*TASK DESCRIPTION*
The listing below should be printed exactly, though its pictures must not be.

*DATASET EXCERPT*
—————

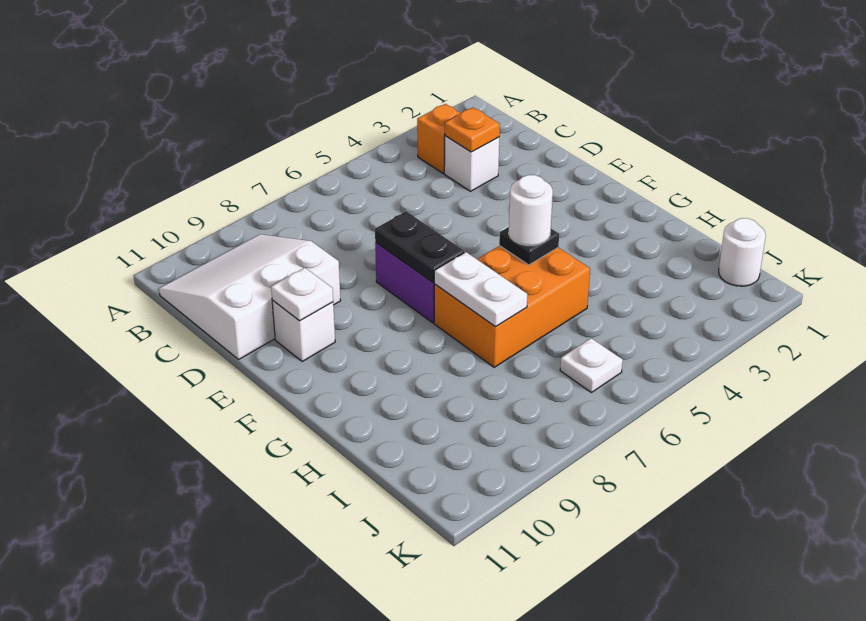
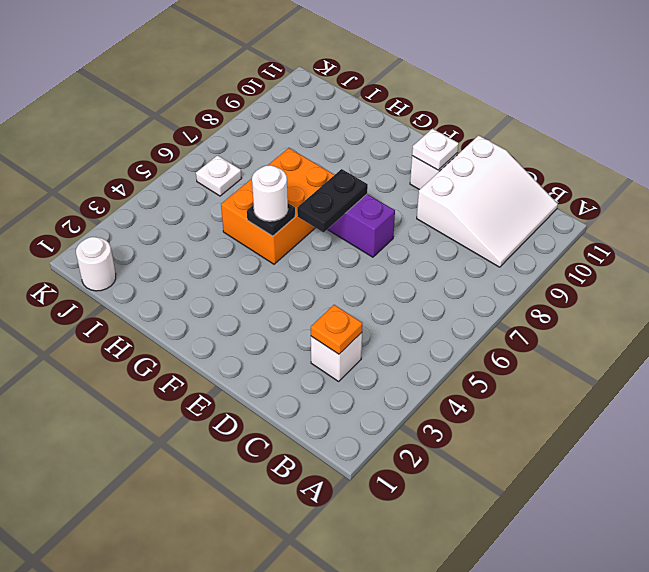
orange brick B3 level 1 -> none
black plate E7:F7 level 2 -> black plate F6:F7 level 2
white plate G7:H7 level 2 -> none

—————

*EXERCISE RESPONSE*
orange brick B3 level 1 -> none
black plate E7:F7 level 2 -> black plate F6:F7 level 2
white plate G7:H7 level 2 -> none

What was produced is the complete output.